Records

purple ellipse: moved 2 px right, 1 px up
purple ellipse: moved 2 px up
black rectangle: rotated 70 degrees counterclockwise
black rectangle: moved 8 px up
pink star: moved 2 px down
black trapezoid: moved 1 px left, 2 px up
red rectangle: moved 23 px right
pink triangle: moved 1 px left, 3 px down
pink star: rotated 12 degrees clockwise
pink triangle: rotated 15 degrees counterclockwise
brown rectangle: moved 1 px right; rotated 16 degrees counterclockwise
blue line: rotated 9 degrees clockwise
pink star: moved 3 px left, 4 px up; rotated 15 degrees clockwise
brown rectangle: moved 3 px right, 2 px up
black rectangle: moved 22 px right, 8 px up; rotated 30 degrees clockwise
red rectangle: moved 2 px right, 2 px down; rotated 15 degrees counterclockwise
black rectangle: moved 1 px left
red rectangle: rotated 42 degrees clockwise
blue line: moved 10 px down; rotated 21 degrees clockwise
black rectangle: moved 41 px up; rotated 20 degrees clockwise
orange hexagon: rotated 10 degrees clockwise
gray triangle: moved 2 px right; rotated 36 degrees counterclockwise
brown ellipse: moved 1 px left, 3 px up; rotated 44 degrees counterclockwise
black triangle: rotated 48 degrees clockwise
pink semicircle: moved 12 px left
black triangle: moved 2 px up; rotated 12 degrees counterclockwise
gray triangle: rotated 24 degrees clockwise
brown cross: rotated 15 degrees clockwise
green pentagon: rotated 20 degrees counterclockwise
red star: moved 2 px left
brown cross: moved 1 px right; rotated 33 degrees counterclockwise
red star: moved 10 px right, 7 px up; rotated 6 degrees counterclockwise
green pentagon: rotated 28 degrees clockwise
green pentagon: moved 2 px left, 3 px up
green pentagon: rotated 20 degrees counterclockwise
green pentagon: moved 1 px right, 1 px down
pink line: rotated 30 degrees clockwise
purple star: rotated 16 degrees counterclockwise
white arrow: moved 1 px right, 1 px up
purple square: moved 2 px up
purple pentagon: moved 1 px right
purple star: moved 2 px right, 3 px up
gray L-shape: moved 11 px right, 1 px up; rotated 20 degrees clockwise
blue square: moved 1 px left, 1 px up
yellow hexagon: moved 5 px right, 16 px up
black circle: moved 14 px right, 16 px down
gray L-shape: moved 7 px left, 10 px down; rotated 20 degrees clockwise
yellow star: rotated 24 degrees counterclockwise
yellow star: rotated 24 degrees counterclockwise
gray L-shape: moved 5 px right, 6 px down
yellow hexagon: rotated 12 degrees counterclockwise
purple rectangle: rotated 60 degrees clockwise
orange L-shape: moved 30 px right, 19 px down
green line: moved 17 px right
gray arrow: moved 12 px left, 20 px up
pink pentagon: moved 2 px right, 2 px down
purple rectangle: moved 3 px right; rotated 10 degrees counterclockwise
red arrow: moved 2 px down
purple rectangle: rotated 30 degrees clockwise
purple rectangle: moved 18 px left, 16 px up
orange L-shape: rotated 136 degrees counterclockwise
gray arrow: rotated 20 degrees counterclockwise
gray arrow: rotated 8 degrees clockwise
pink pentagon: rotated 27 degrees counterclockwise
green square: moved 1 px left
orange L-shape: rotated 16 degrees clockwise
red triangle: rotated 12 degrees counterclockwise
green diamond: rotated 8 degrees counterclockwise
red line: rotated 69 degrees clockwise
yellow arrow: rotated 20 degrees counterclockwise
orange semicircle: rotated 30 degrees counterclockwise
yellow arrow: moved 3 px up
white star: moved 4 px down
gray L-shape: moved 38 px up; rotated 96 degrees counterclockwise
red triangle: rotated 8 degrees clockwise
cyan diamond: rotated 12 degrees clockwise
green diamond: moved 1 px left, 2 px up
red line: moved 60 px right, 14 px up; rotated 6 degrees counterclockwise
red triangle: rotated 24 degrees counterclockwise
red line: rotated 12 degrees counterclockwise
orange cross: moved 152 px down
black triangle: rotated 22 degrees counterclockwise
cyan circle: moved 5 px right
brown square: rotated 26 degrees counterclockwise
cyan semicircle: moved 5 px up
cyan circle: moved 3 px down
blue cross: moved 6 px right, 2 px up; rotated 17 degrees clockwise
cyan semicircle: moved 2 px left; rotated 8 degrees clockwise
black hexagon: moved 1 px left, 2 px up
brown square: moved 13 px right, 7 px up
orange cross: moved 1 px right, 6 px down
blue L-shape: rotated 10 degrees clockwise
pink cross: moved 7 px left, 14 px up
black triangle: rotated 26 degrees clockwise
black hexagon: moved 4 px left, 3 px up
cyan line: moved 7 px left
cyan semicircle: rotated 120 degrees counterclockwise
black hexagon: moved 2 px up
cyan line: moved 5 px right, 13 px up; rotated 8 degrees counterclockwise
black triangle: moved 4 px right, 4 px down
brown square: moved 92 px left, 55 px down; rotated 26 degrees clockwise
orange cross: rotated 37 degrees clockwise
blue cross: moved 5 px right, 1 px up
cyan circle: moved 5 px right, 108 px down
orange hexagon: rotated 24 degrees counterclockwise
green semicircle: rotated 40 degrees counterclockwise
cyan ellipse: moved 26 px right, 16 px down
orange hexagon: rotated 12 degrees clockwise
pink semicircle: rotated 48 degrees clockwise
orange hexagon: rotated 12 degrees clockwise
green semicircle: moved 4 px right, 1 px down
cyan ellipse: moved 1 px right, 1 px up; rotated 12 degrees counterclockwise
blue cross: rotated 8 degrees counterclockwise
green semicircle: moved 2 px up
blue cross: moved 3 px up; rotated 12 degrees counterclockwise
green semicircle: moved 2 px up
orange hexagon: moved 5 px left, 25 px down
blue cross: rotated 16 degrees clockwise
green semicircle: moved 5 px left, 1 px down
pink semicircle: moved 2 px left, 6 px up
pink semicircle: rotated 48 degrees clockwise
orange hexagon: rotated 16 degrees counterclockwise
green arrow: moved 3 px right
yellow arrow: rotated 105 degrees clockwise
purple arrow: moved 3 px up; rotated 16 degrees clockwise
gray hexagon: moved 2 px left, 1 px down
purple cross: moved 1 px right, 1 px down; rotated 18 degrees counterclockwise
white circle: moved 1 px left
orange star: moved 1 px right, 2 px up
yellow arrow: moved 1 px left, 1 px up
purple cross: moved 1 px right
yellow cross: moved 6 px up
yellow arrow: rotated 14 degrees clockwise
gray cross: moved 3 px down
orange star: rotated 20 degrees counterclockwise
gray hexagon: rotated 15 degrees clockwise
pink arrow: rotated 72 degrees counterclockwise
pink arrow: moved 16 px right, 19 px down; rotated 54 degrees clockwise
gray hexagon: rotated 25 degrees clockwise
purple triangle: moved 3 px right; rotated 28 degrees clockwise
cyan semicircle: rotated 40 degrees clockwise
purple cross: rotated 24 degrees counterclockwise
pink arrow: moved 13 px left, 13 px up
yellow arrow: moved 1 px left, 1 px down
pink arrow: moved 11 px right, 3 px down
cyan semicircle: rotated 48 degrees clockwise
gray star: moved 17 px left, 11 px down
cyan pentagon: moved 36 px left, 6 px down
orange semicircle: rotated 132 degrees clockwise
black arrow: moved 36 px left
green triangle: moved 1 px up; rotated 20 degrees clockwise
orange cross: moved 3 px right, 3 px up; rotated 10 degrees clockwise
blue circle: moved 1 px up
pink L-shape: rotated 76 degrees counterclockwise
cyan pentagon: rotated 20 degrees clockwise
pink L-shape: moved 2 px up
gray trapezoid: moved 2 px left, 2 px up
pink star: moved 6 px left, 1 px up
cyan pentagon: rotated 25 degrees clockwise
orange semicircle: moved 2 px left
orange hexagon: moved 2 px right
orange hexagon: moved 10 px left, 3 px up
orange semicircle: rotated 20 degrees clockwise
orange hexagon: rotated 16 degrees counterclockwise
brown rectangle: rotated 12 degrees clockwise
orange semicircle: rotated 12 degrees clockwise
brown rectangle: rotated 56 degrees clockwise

**TASK:** Please retype the items above word for word, starting from the first line and stopping after the line that contains "red rectangle: moved 23 px right".

**EXPECTED OUTPUT:**
purple ellipse: moved 2 px right, 1 px up
purple ellipse: moved 2 px up
black rectangle: rotated 70 degrees counterclockwise
black rectangle: moved 8 px up
pink star: moved 2 px down
black trapezoid: moved 1 px left, 2 px up
red rectangle: moved 23 px right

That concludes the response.